The task - In the records below, find the line that contains "small.png: [678,388,703,421] ->" and the line that contains "Crestsen Talk: [55,435,339,615]", then retype exactly those two lines and every line between them.

╔══

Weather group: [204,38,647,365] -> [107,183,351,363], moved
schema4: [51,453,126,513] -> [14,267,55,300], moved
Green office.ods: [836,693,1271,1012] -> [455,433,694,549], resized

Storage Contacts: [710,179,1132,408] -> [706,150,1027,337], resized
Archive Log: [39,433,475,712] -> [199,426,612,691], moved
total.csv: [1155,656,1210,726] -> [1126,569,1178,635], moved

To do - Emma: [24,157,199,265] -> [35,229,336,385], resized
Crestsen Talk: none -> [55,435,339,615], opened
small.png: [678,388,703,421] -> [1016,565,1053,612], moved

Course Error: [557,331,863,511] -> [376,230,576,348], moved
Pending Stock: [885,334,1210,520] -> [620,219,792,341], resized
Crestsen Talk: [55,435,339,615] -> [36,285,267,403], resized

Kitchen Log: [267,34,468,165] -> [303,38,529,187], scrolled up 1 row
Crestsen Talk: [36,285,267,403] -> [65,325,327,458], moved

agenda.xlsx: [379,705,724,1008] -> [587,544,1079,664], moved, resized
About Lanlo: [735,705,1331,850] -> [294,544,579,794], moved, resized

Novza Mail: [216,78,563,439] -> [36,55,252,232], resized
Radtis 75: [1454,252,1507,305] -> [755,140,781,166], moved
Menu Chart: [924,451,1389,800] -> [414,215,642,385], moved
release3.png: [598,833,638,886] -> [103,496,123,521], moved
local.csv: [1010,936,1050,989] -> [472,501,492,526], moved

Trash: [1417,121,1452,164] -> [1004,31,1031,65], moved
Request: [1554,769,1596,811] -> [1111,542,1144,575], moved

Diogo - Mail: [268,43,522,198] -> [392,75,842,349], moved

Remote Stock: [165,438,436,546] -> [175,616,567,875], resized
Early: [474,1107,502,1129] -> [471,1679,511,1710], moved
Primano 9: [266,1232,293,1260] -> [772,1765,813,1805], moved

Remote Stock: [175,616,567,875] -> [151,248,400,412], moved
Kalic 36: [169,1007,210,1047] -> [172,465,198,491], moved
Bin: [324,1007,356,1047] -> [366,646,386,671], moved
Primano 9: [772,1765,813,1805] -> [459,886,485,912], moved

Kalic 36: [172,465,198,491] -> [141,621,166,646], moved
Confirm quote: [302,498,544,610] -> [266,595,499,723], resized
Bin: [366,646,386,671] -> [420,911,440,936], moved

╚══

Task answer -
small.png: [678,388,703,421] -> [1016,565,1053,612], moved

Course Error: [557,331,863,511] -> [376,230,576,348], moved
Pending Stock: [885,334,1210,520] -> [620,219,792,341], resized
Crestsen Talk: [55,435,339,615] -> [36,285,267,403], resized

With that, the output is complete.